%%

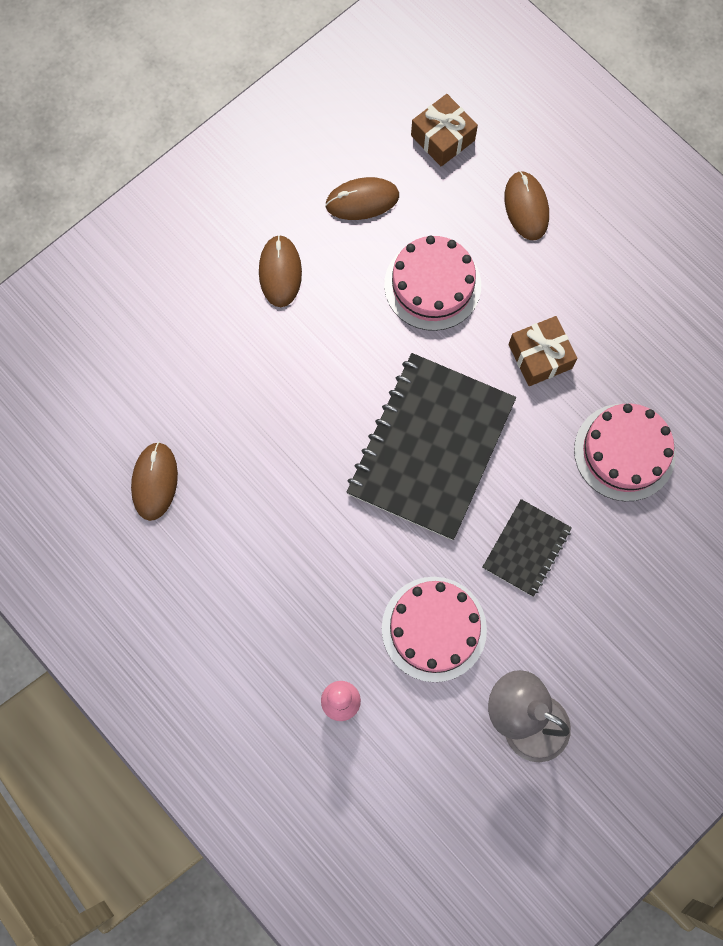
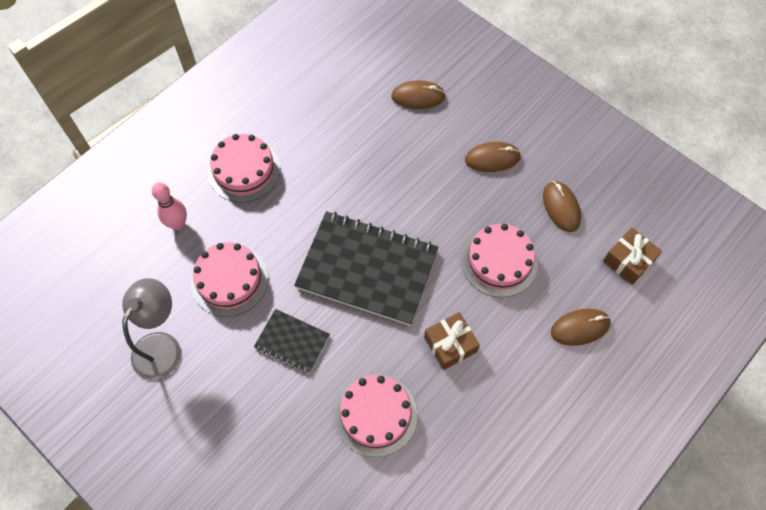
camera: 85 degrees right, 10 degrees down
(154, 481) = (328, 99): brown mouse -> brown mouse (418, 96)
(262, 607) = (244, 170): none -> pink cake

%%
%%

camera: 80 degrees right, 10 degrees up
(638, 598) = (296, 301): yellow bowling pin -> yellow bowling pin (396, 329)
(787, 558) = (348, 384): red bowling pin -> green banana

%%
%%

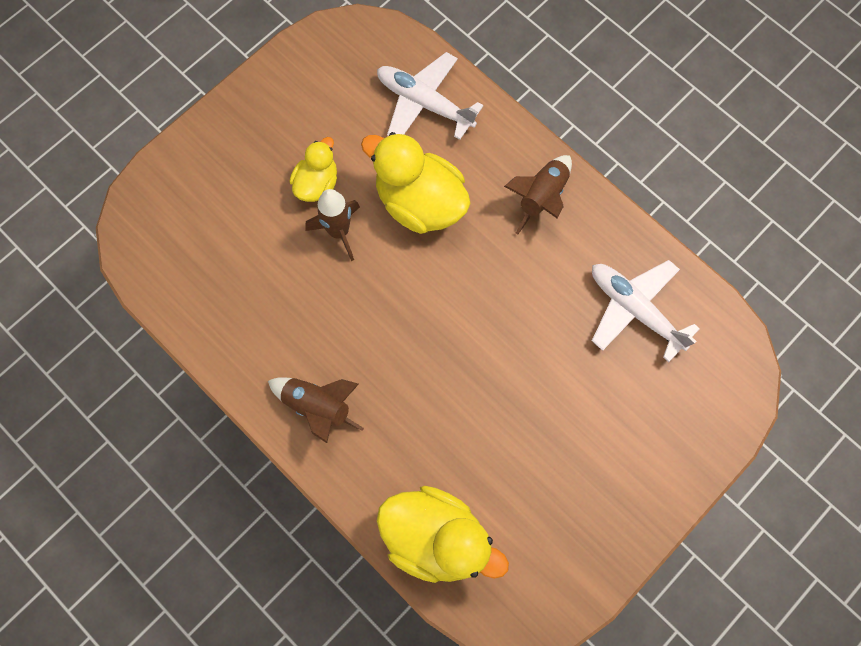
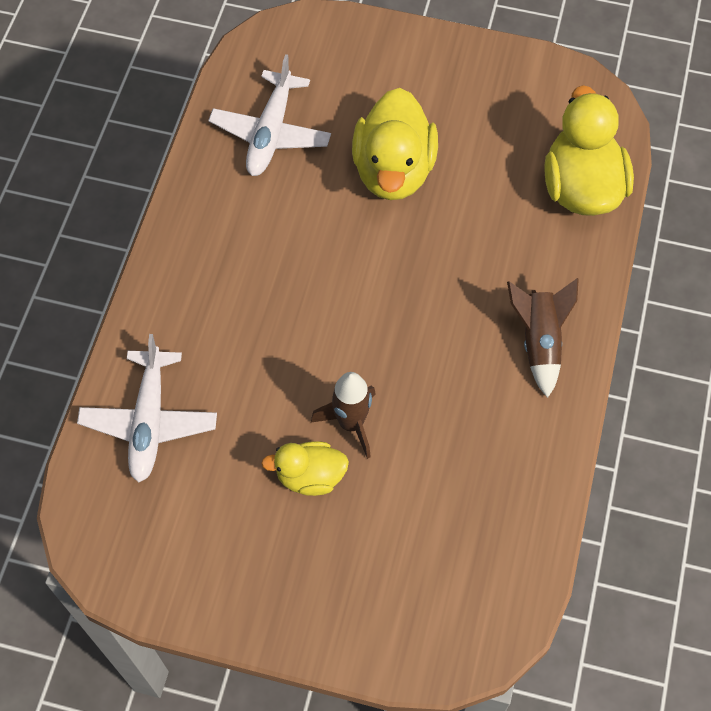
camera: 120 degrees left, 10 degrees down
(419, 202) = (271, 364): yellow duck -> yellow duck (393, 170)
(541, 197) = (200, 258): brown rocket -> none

%%

ABOUT THIS EXERCISE: Every line above that contains the word "none" should be reported.

WRITTEN SOLUTION:
(262, 607) = (244, 170): none -> pink cake
(541, 197) = (200, 258): brown rocket -> none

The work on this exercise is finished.